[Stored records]
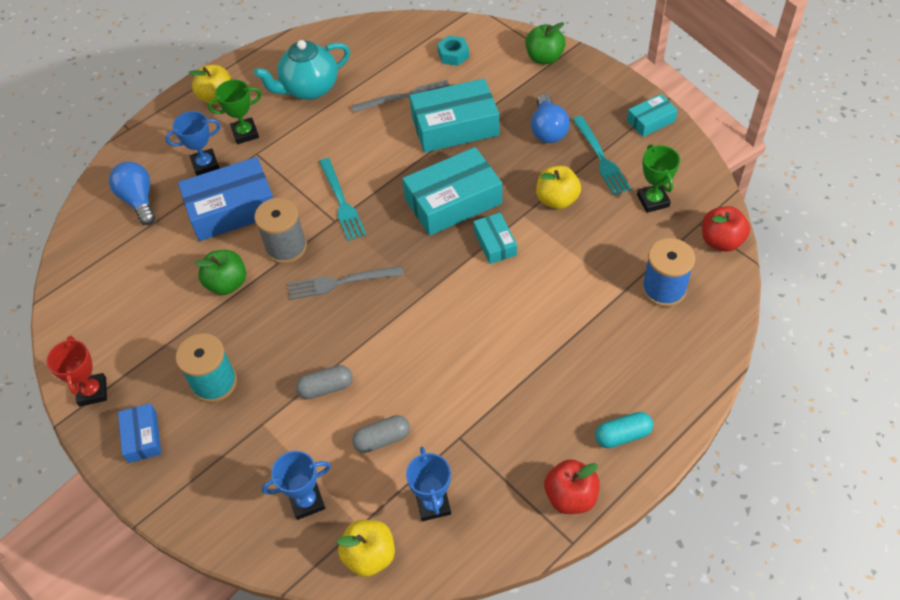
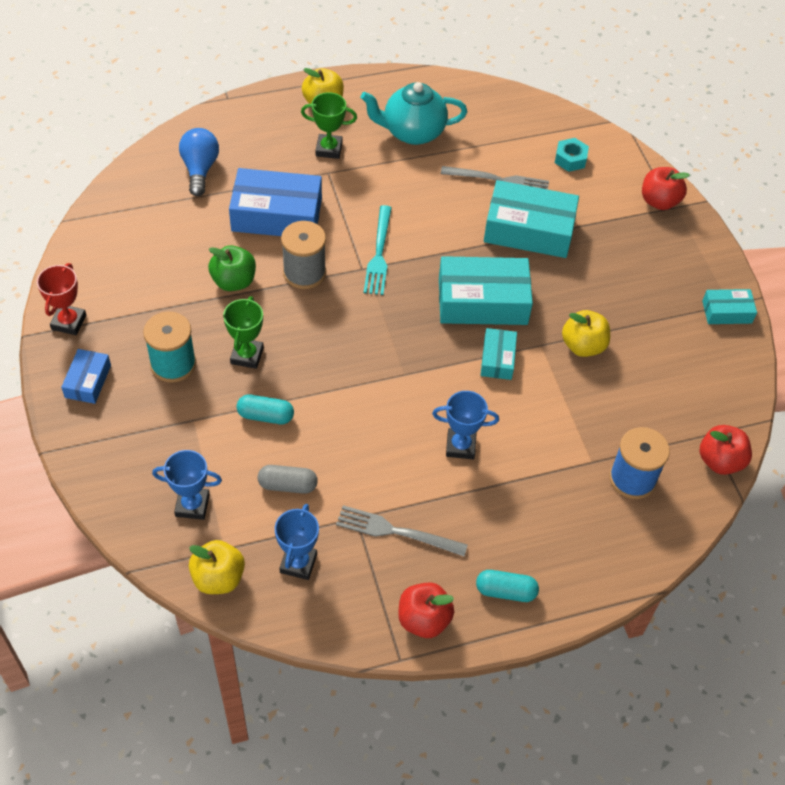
camera: 20 degrees right, 0 degrees up
(205, 165) = (276, 163): blue trophy -> blue trophy (460, 446)
(326, 388) = (265, 416): grey capsule -> turquoise capsule
(341, 282) = (334, 328): grey fork -> grey fork (396, 531)
(544, 58) = (659, 201): green apple -> red apple
(548, 130) = (617, 274): blue light bulb -> none
(601, 158) = (652, 325): turquoise fork -> none
(653, 201) = (677, 390): green trophy -> green trophy (247, 355)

▶ PROBLEM DESCRIPTION
In the lines above, find the word "turquoise" and copy each line that contains it.

▶ RESPONSE TO THIS EXERCISE
(326, 388) = (265, 416): grey capsule -> turquoise capsule
(601, 158) = (652, 325): turquoise fork -> none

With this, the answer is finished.